*Supplied data:*
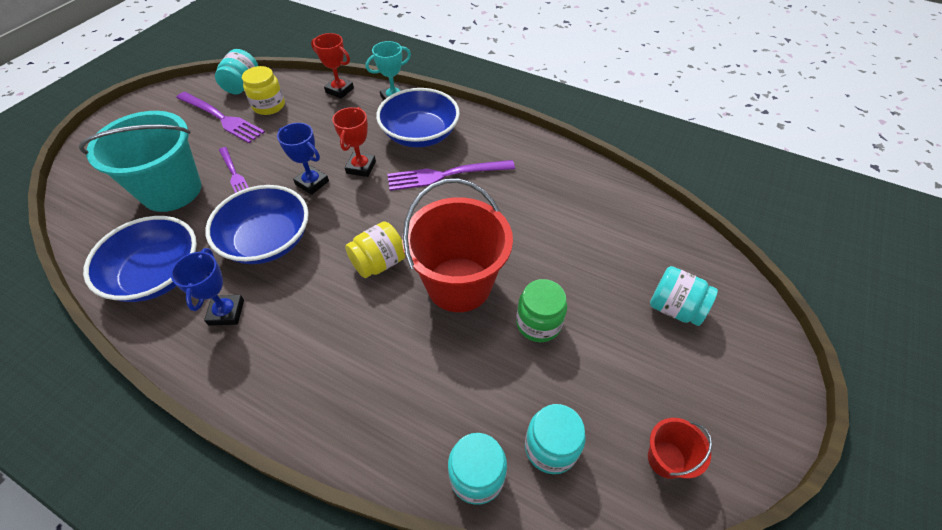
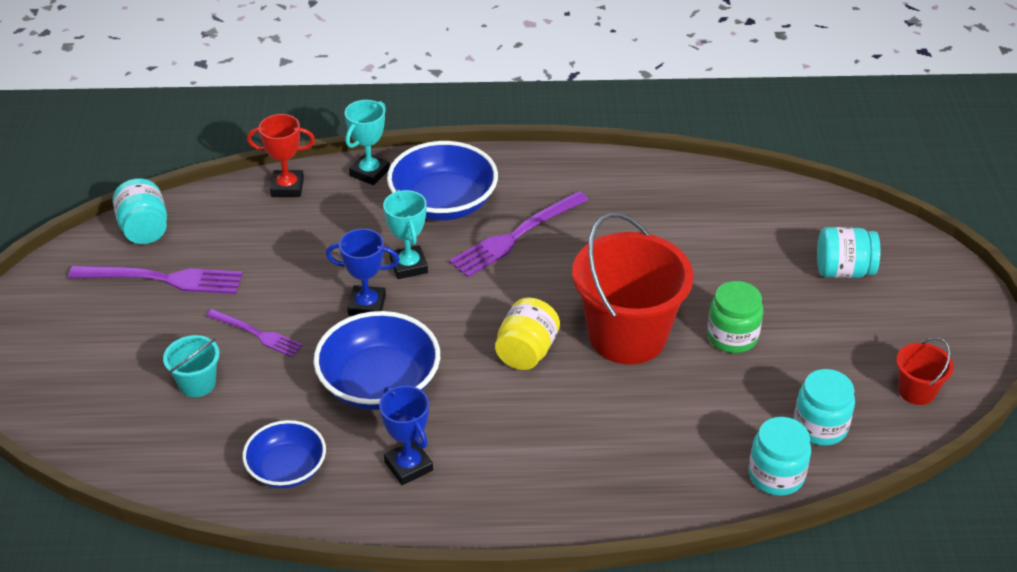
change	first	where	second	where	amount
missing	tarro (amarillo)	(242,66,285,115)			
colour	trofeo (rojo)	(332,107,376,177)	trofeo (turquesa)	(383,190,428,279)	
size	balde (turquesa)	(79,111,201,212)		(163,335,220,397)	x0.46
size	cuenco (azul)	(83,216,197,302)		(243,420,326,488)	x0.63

*Exercise directions:*
If an entry above holds a picture, leave that picture out and print the rest exactly.

*Response to this exercise:*
change	first	where	second	where	amount
missing	tarro (amarillo)	(242,66,285,115)			
colour	trofeo (rojo)	(332,107,376,177)	trofeo (turquesa)	(383,190,428,279)	
size	balde (turquesa)	(79,111,201,212)		(163,335,220,397)	x0.46
size	cuenco (azul)	(83,216,197,302)		(243,420,326,488)	x0.63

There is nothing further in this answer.